▶ **Problem description**: Once the line with "The calculator in" is found in the entries below, repeat it and each following line exactly, up to and including the line with "The lorry in". Add no other lines.

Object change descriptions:
--------------------------------------------------

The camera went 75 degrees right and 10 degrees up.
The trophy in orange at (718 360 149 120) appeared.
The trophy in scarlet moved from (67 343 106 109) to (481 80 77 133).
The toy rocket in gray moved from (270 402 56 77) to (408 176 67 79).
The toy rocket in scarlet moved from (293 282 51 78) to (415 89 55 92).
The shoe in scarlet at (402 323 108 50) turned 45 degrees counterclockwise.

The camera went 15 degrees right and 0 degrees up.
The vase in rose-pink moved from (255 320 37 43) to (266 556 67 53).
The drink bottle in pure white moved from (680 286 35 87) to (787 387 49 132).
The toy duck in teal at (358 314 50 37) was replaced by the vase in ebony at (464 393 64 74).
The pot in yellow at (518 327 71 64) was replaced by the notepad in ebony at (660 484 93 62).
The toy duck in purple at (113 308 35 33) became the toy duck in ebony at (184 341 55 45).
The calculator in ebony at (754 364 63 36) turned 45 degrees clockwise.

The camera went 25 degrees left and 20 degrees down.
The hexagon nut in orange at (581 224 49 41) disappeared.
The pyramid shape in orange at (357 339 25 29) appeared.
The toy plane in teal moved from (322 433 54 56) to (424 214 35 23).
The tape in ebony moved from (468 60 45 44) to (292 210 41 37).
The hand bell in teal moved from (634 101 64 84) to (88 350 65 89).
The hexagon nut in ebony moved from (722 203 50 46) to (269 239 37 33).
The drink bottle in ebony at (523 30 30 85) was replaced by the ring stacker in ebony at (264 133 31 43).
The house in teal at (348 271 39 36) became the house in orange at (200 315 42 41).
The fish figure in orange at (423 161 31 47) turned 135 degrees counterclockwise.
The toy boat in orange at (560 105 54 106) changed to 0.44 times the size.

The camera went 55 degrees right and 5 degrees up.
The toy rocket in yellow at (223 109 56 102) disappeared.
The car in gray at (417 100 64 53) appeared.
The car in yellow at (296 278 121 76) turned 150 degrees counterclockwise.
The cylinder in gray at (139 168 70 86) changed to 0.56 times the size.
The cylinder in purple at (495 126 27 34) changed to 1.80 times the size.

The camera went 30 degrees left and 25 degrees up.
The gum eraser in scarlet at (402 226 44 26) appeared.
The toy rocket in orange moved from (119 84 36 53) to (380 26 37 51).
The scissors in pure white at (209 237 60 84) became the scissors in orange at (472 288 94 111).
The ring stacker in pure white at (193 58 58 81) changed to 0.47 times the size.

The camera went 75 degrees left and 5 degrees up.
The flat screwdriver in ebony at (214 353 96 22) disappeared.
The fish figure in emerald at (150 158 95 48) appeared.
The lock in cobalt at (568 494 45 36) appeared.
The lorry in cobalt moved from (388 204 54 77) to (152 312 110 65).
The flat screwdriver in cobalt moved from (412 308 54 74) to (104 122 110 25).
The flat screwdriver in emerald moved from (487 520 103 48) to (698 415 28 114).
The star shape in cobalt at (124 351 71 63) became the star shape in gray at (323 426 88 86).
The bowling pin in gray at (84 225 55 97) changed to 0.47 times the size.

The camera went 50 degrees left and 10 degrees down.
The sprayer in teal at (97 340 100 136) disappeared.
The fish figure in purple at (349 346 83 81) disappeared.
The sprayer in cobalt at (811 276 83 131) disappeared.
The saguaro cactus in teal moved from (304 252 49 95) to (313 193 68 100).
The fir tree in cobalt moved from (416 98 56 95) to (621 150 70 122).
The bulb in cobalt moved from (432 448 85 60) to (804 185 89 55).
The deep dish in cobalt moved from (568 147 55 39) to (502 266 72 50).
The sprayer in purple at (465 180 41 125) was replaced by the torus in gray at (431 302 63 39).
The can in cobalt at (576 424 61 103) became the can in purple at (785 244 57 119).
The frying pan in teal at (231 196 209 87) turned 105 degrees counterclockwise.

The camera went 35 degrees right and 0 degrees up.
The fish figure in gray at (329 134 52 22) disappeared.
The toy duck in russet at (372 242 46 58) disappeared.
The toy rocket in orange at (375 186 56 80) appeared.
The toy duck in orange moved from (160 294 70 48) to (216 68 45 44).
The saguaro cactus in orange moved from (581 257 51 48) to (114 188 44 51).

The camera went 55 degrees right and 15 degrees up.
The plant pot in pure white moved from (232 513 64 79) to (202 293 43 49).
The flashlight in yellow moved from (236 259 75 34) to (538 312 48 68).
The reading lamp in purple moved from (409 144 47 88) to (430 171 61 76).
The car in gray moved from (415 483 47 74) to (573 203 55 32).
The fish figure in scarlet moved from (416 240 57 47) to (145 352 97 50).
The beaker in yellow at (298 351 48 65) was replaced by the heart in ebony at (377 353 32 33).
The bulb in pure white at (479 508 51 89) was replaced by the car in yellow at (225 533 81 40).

--------------------------------------------------

▶ **Answer area**:
The calculator in ebony at (754 364 63 36) turned 45 degrees clockwise.

The camera went 25 degrees left and 20 degrees down.
The hexagon nut in orange at (581 224 49 41) disappeared.
The pyramid shape in orange at (357 339 25 29) appeared.
The toy plane in teal moved from (322 433 54 56) to (424 214 35 23).
The tape in ebony moved from (468 60 45 44) to (292 210 41 37).
The hand bell in teal moved from (634 101 64 84) to (88 350 65 89).
The hexagon nut in ebony moved from (722 203 50 46) to (269 239 37 33).
The drink bottle in ebony at (523 30 30 85) was replaced by the ring stacker in ebony at (264 133 31 43).
The house in teal at (348 271 39 36) became the house in orange at (200 315 42 41).
The fish figure in orange at (423 161 31 47) turned 135 degrees counterclockwise.
The toy boat in orange at (560 105 54 106) changed to 0.44 times the size.

The camera went 55 degrees right and 5 degrees up.
The toy rocket in yellow at (223 109 56 102) disappeared.
The car in gray at (417 100 64 53) appeared.
The car in yellow at (296 278 121 76) turned 150 degrees counterclockwise.
The cylinder in gray at (139 168 70 86) changed to 0.56 times the size.
The cylinder in purple at (495 126 27 34) changed to 1.80 times the size.

The camera went 30 degrees left and 25 degrees up.
The gum eraser in scarlet at (402 226 44 26) appeared.
The toy rocket in orange moved from (119 84 36 53) to (380 26 37 51).
The scissors in pure white at (209 237 60 84) became the scissors in orange at (472 288 94 111).
The ring stacker in pure white at (193 58 58 81) changed to 0.47 times the size.

The camera went 75 degrees left and 5 degrees up.
The flat screwdriver in ebony at (214 353 96 22) disappeared.
The fish figure in emerald at (150 158 95 48) appeared.
The lock in cobalt at (568 494 45 36) appeared.
The lorry in cobalt moved from (388 204 54 77) to (152 312 110 65).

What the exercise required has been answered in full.